Dataset extract
"""
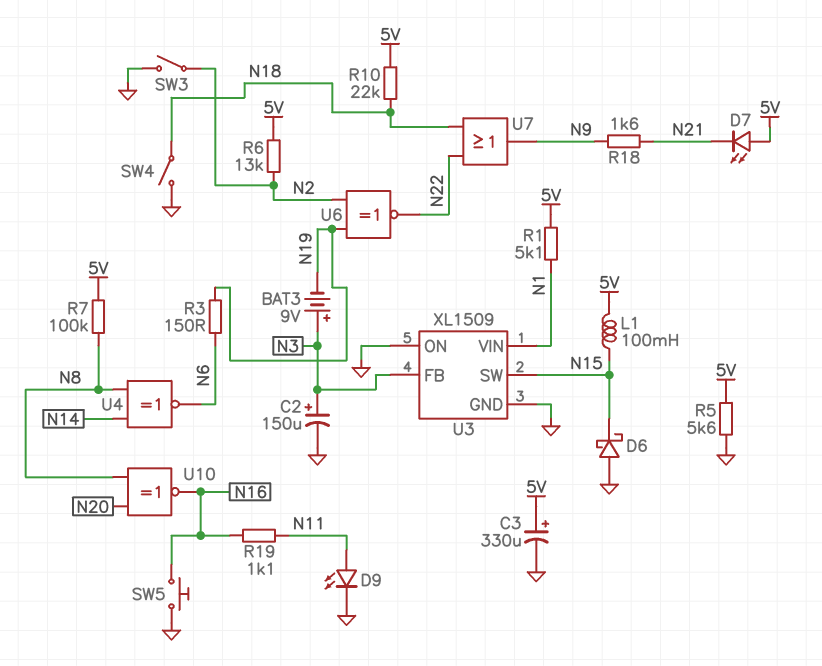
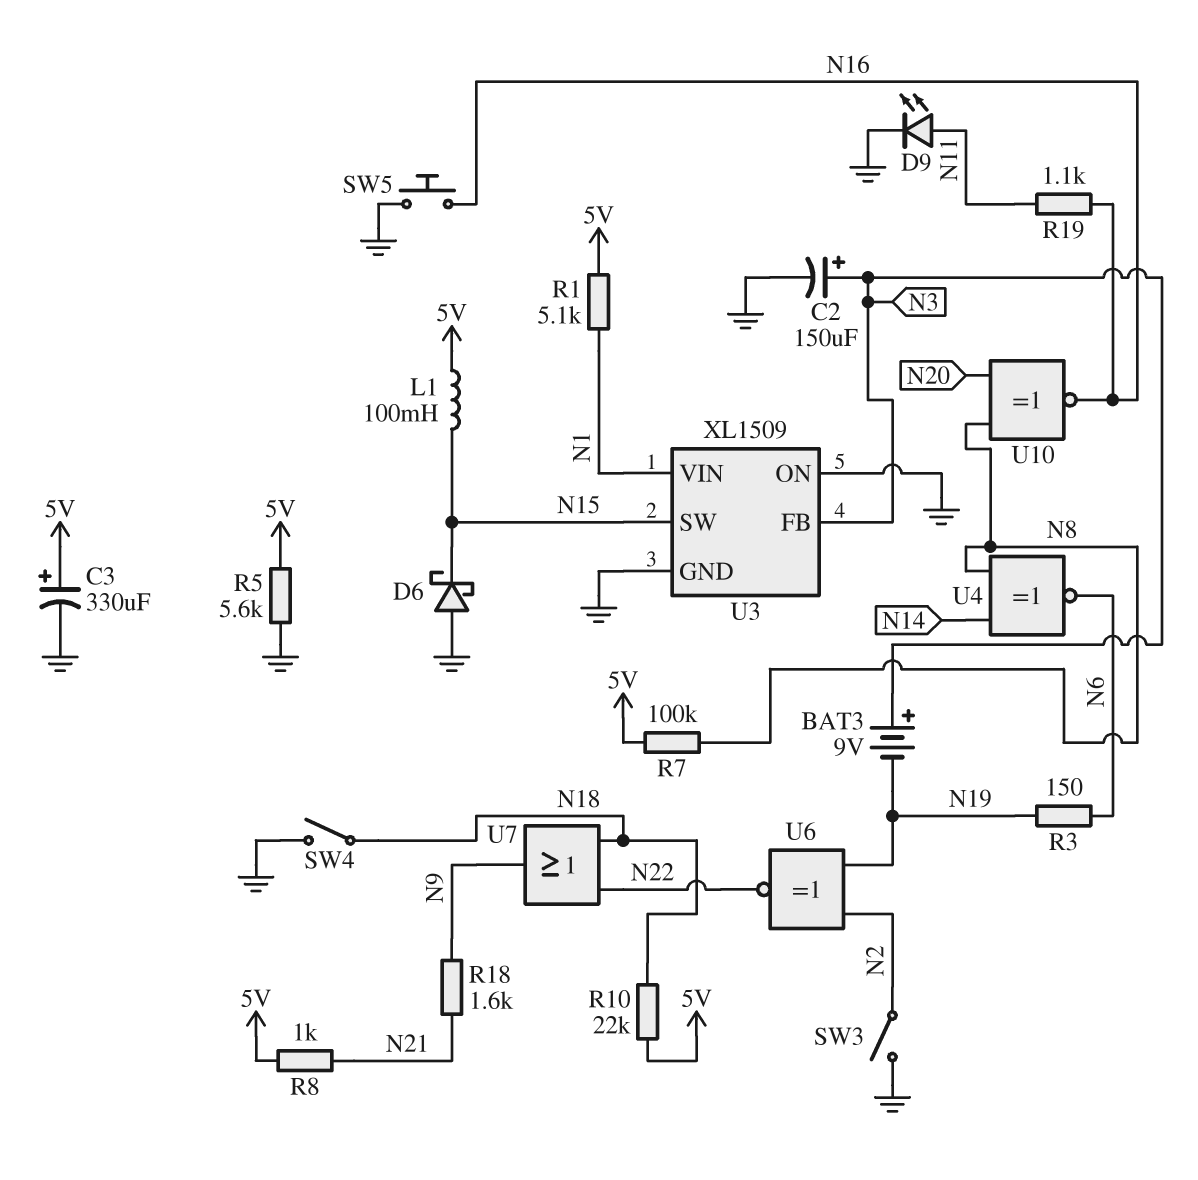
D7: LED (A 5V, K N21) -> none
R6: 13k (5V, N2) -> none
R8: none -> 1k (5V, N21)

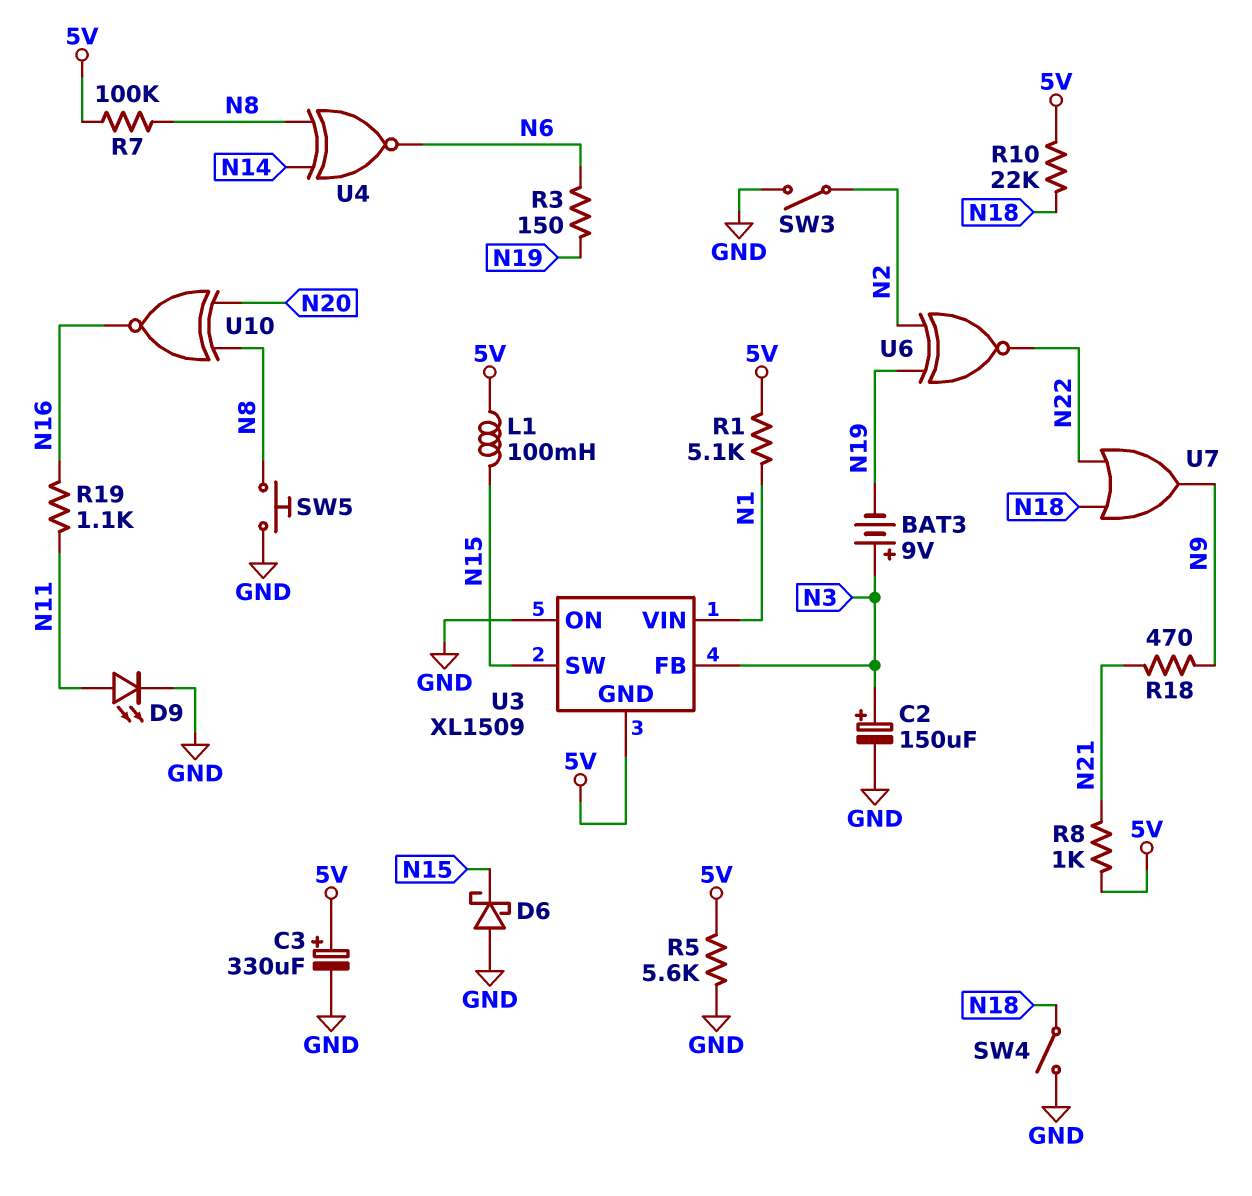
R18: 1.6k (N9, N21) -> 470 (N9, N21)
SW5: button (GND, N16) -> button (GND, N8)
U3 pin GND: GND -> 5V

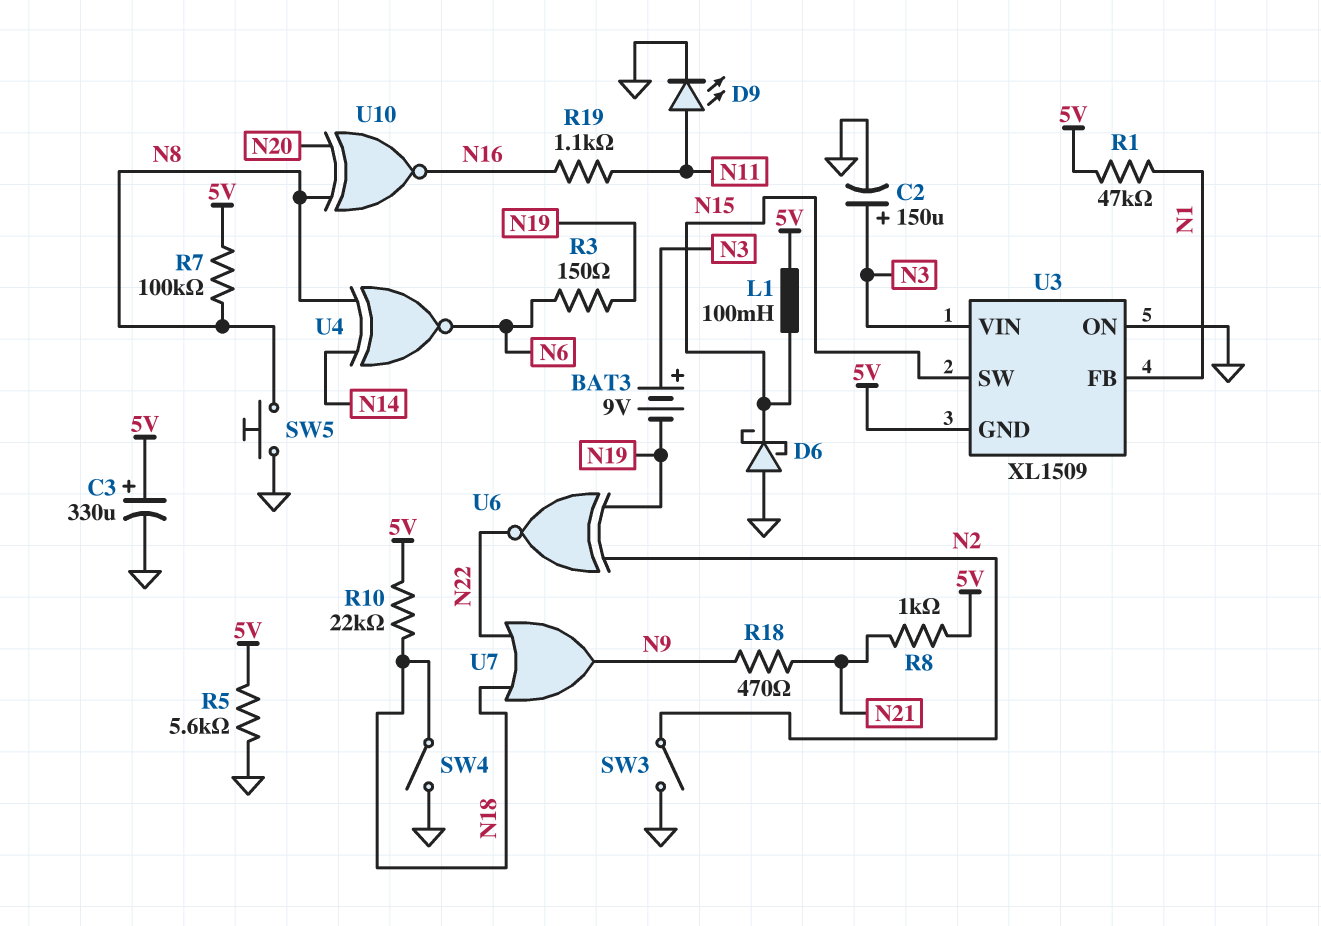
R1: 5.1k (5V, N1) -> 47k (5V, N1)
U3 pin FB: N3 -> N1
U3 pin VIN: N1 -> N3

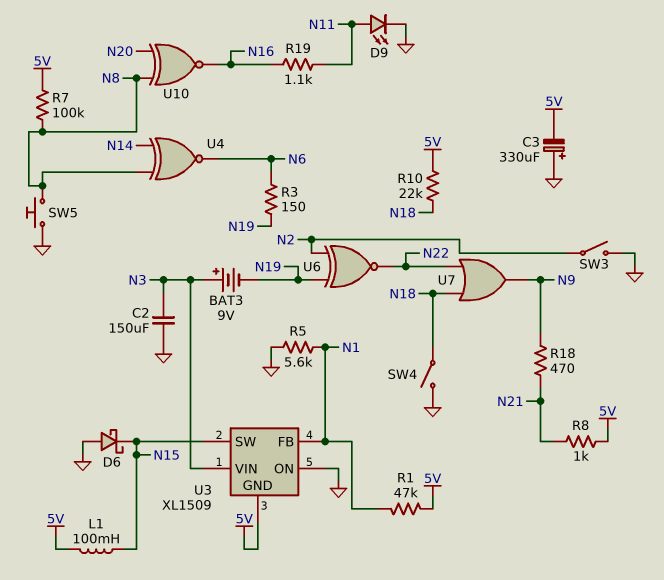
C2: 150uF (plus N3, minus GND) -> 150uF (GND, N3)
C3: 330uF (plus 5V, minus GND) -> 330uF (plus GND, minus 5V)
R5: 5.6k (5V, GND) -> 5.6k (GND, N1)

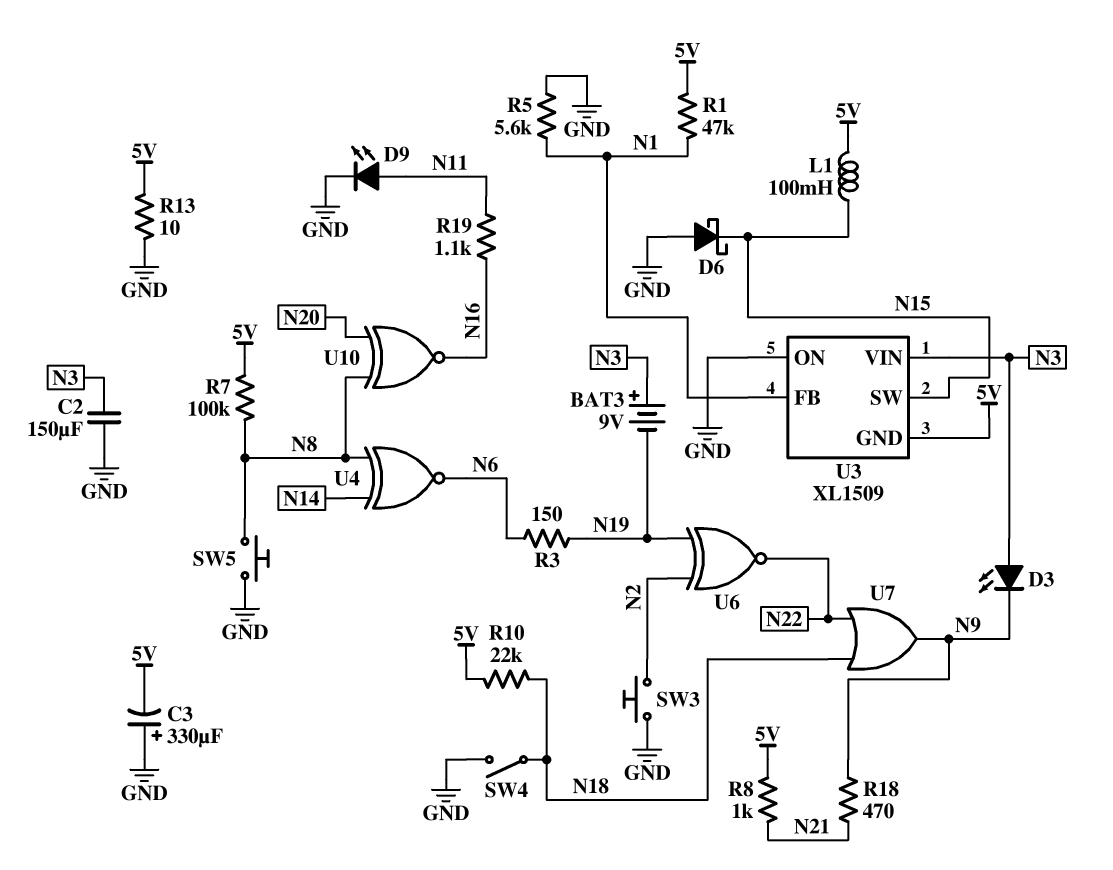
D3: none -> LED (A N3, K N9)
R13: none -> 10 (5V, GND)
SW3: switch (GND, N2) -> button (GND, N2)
"""
Task details
Among the records above, determine how many lines contain "button", then report the number only.

Reply
2